Exercise directions:
With the pictures excluded, repeat every entry exactly.

Source data:
········

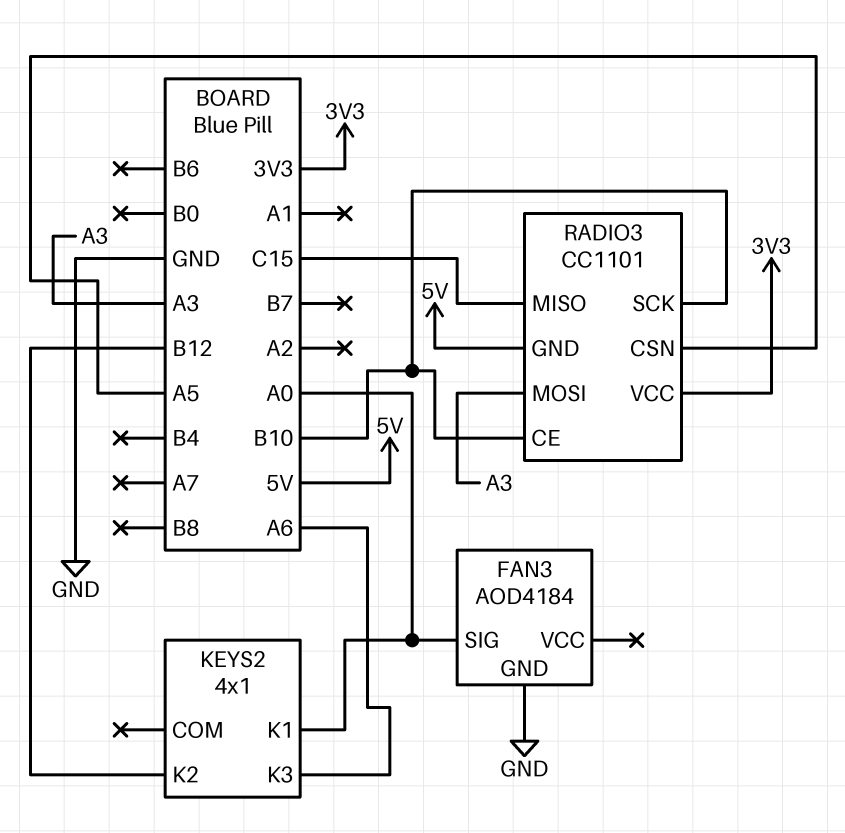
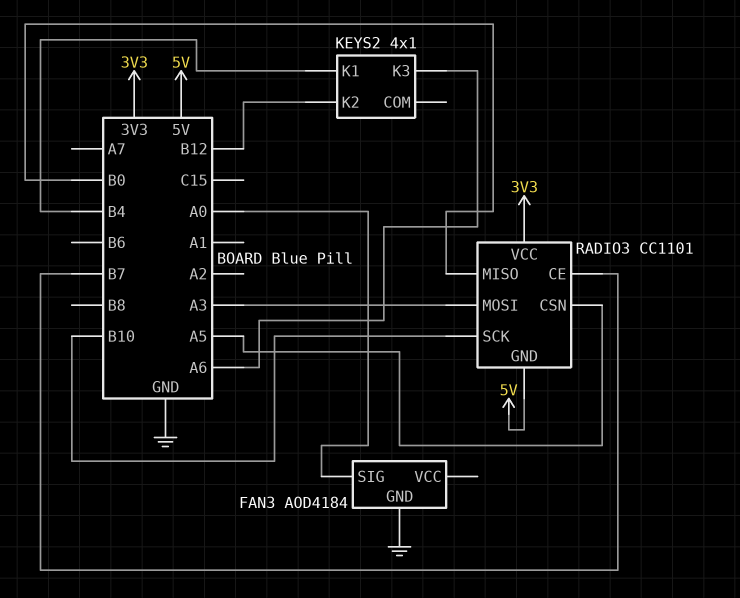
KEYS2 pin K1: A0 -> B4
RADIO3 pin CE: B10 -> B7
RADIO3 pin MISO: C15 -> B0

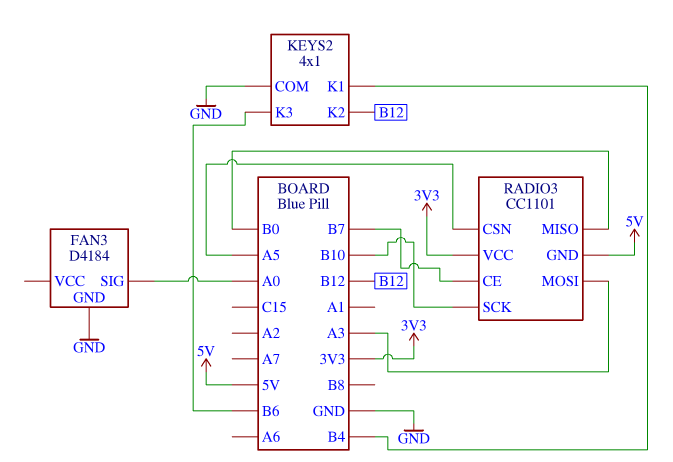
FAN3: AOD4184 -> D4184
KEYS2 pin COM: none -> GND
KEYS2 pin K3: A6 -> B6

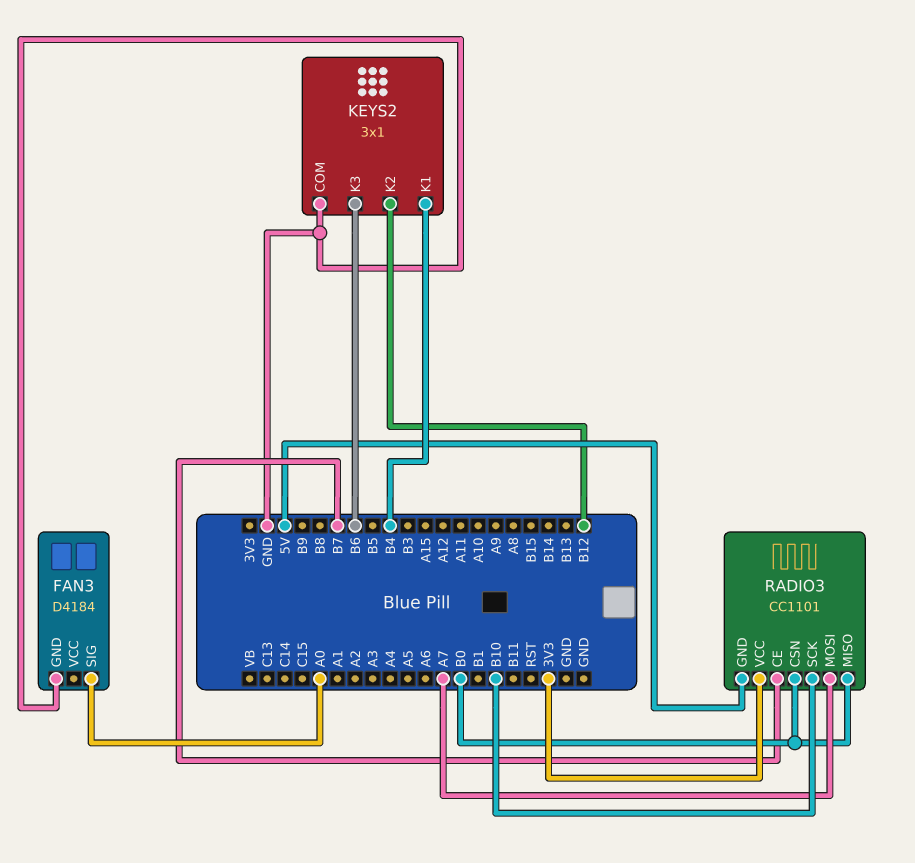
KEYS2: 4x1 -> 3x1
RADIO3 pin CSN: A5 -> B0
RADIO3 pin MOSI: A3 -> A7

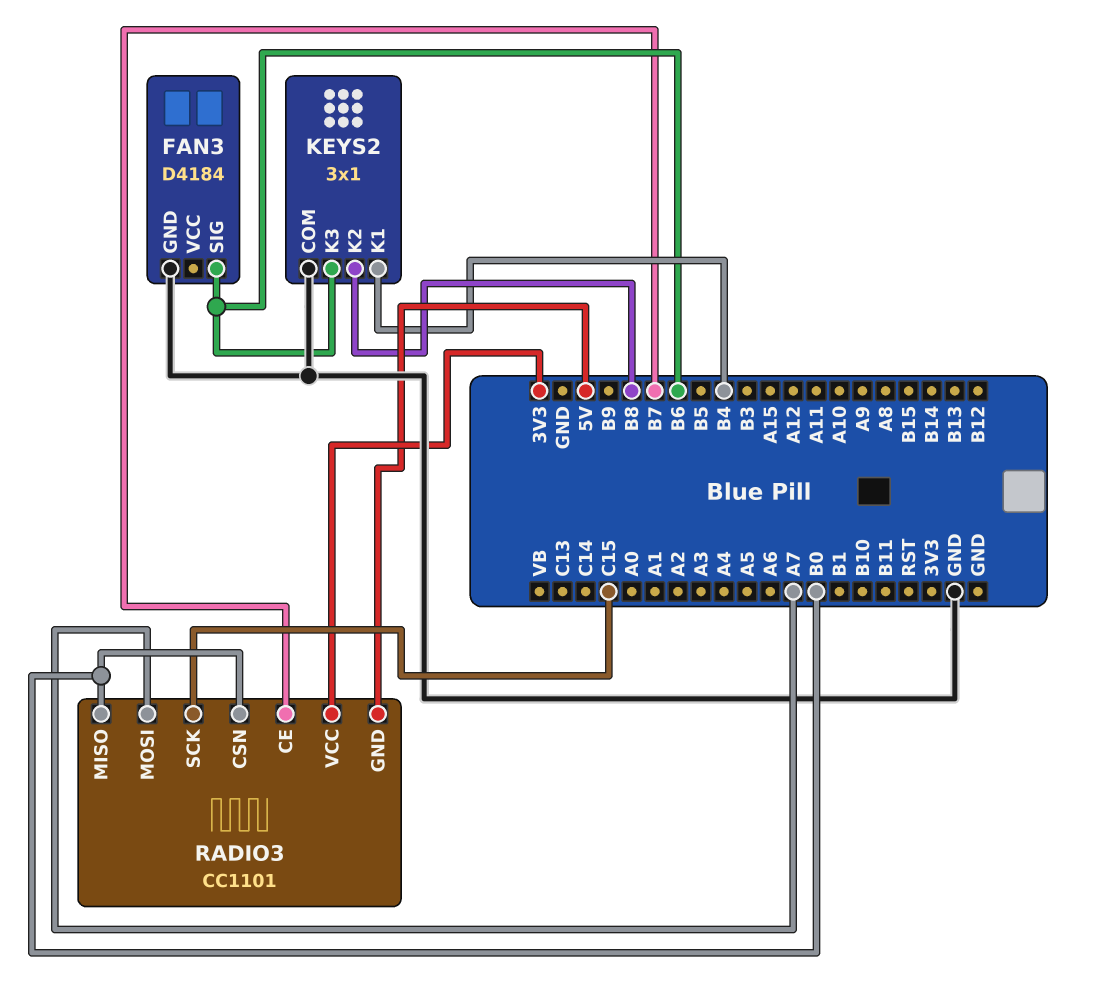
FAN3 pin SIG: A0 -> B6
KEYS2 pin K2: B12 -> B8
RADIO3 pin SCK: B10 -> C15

········

Task result:
KEYS2 pin K1: A0 -> B4
RADIO3 pin CE: B10 -> B7
RADIO3 pin MISO: C15 -> B0

FAN3: AOD4184 -> D4184
KEYS2 pin COM: none -> GND
KEYS2 pin K3: A6 -> B6

KEYS2: 4x1 -> 3x1
RADIO3 pin CSN: A5 -> B0
RADIO3 pin MOSI: A3 -> A7

FAN3 pin SIG: A0 -> B6
KEYS2 pin K2: B12 -> B8
RADIO3 pin SCK: B10 -> C15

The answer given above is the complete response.